> _ACTIVITY_
I need the number of lines in the following entries that hold the word "MISO", and no other text.

Content starts

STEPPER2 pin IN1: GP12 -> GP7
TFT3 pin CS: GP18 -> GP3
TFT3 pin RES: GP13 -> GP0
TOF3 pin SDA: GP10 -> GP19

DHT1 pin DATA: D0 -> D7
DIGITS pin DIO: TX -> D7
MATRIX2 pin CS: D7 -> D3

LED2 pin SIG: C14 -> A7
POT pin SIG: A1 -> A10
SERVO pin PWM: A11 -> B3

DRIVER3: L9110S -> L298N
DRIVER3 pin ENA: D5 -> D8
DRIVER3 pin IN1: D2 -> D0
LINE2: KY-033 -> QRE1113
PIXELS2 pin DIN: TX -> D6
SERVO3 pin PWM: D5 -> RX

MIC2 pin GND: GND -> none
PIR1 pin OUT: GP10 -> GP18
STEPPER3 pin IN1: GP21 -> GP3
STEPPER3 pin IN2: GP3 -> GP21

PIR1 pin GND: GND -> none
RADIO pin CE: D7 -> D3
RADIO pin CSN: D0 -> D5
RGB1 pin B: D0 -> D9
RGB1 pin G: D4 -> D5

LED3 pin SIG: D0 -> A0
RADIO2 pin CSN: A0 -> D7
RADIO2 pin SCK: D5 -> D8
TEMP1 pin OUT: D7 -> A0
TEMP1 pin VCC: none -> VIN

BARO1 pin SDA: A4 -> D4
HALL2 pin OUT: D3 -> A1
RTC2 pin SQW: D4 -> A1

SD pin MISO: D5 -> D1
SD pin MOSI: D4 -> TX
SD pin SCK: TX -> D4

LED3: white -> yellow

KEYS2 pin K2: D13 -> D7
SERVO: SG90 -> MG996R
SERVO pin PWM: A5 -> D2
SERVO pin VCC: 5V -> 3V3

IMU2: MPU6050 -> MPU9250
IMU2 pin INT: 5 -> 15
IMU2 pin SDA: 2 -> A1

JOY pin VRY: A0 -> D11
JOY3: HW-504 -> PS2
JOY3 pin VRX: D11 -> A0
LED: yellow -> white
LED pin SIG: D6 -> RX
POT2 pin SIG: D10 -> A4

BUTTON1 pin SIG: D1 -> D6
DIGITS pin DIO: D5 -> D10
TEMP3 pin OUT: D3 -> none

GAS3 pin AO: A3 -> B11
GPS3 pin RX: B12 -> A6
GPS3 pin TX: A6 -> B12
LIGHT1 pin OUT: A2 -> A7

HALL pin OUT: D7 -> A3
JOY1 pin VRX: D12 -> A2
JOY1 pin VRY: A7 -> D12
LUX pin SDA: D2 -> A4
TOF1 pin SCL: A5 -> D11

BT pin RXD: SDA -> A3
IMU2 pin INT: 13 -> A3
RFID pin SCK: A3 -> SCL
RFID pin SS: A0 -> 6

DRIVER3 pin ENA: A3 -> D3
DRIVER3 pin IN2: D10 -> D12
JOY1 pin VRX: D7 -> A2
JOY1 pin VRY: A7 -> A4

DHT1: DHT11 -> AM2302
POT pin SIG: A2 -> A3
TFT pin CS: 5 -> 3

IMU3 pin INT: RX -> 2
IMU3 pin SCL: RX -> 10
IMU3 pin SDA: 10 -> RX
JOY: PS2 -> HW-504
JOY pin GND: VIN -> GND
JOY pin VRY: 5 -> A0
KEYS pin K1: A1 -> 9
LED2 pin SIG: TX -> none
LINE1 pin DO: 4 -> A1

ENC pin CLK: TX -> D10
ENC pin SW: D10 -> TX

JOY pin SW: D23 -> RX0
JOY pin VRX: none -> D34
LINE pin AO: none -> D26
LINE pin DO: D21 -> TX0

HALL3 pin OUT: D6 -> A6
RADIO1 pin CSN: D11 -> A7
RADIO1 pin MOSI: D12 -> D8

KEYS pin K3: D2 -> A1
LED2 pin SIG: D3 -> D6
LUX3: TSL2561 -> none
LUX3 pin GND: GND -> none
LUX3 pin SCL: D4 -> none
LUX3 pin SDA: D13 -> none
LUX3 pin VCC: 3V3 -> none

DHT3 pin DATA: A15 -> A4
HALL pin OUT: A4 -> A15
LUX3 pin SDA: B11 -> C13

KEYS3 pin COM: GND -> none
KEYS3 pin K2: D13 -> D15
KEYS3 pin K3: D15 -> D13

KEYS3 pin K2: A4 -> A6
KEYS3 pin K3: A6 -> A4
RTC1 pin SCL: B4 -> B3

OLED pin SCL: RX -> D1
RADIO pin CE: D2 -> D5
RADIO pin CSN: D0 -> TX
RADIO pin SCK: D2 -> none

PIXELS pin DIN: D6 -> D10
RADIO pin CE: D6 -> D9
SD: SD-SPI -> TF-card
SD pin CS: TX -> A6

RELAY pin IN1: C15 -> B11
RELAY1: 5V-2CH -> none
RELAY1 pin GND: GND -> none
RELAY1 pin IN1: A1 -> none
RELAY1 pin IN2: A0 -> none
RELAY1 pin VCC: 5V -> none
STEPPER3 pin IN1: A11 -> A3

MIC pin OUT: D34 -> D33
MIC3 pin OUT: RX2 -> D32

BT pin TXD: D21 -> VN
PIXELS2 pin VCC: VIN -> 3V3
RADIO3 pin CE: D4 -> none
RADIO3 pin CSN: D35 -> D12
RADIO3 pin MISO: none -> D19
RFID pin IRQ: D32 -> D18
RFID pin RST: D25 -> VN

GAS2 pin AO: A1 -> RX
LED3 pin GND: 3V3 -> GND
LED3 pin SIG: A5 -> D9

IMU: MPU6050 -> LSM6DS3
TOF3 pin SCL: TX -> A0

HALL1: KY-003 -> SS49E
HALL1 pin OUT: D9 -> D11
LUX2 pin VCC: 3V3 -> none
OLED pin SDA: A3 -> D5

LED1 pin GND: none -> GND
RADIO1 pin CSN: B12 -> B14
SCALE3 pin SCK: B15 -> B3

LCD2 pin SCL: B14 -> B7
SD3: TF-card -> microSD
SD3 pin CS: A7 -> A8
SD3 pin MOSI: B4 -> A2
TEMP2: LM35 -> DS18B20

Content ends

> _ANSWER TO THE PROBLEM_
2